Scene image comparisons

********

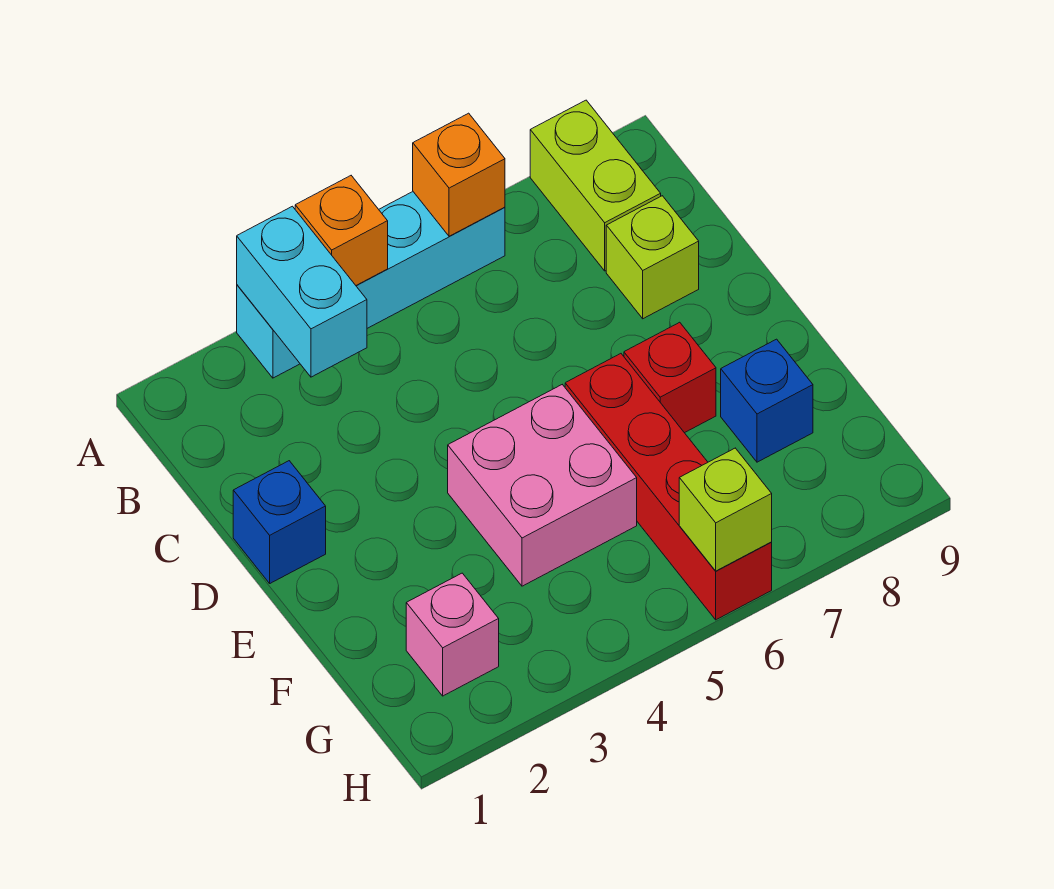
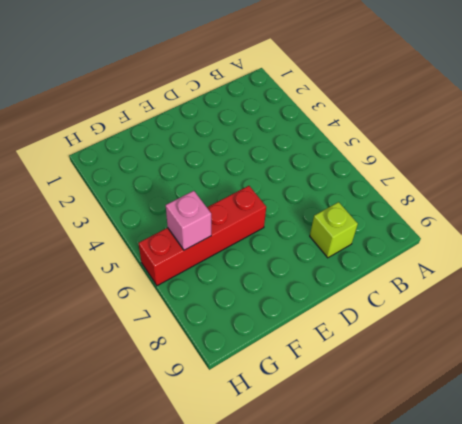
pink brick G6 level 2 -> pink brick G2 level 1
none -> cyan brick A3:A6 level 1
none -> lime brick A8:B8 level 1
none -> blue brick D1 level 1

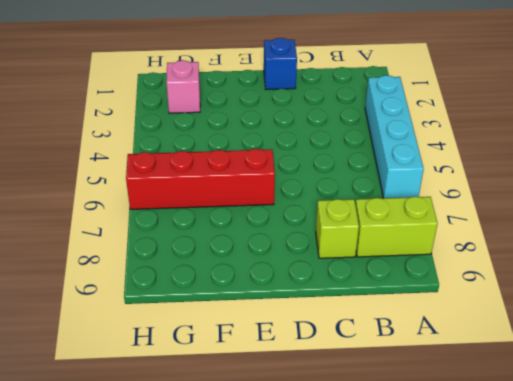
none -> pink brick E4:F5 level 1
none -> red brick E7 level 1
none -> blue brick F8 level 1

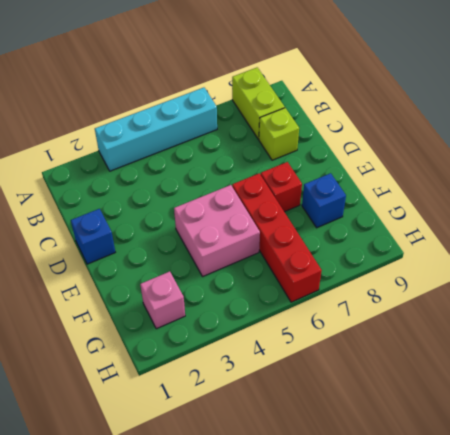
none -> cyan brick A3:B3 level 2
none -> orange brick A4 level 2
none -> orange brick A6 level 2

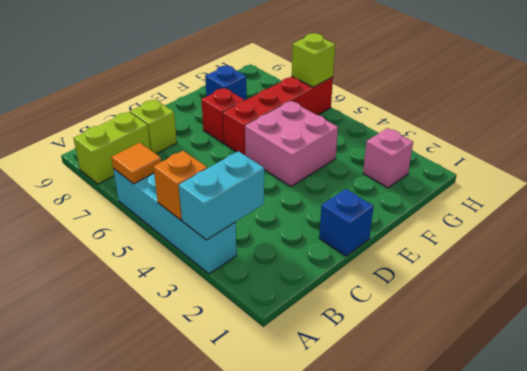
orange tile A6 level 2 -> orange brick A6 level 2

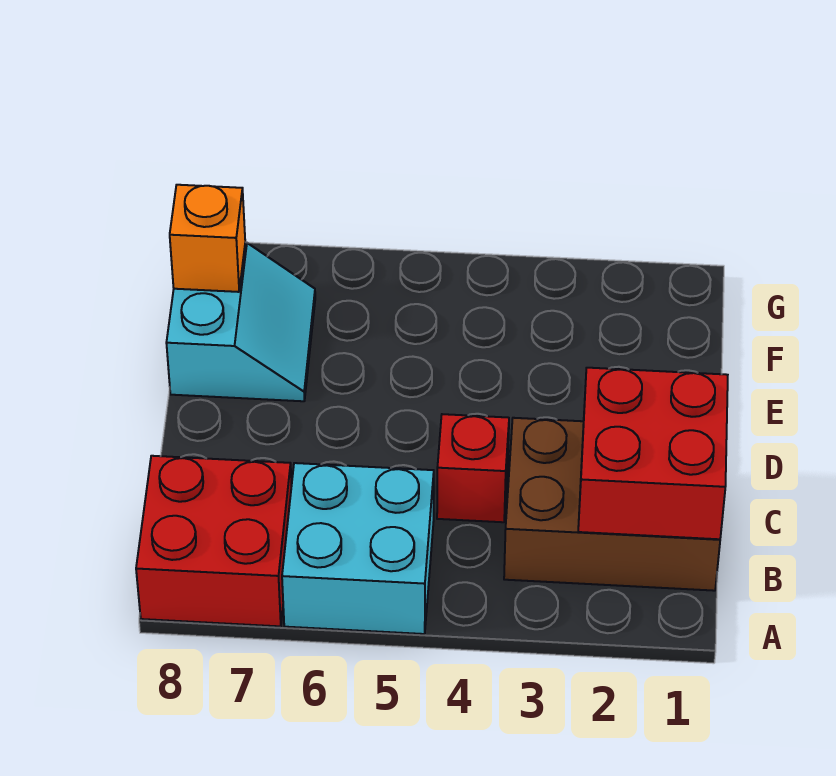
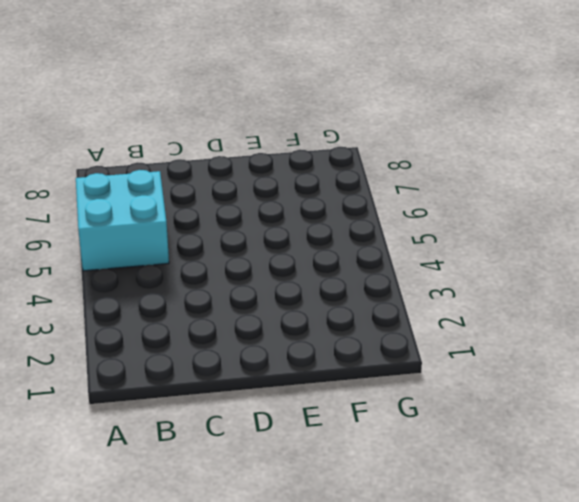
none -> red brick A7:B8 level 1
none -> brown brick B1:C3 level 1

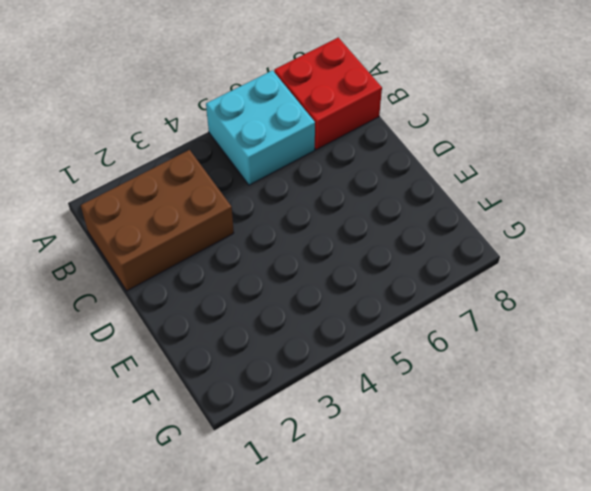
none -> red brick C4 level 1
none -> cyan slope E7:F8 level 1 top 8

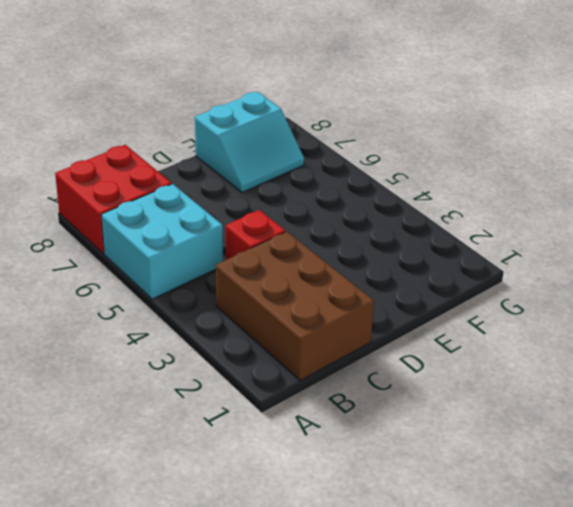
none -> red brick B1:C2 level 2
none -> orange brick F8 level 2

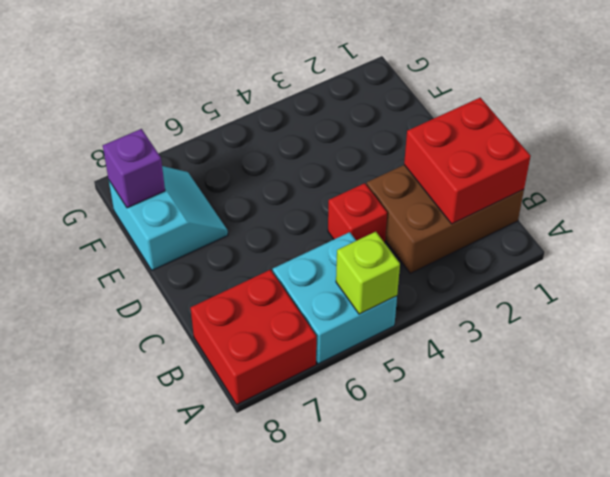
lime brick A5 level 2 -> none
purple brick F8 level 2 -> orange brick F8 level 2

********

*Work order*.
Line by line, print the records above exactly, skipping each picture.

*Answer area*.
pink brick G6 level 2 -> pink brick G2 level 1
none -> cyan brick A3:A6 level 1
none -> lime brick A8:B8 level 1
none -> blue brick D1 level 1

none -> pink brick E4:F5 level 1
none -> red brick E7 level 1
none -> blue brick F8 level 1

none -> cyan brick A3:B3 level 2
none -> orange brick A4 level 2
none -> orange brick A6 level 2

orange tile A6 level 2 -> orange brick A6 level 2

none -> red brick A7:B8 level 1
none -> brown brick B1:C3 level 1

none -> red brick C4 level 1
none -> cyan slope E7:F8 level 1 top 8

none -> red brick B1:C2 level 2
none -> orange brick F8 level 2

lime brick A5 level 2 -> none
purple brick F8 level 2 -> orange brick F8 level 2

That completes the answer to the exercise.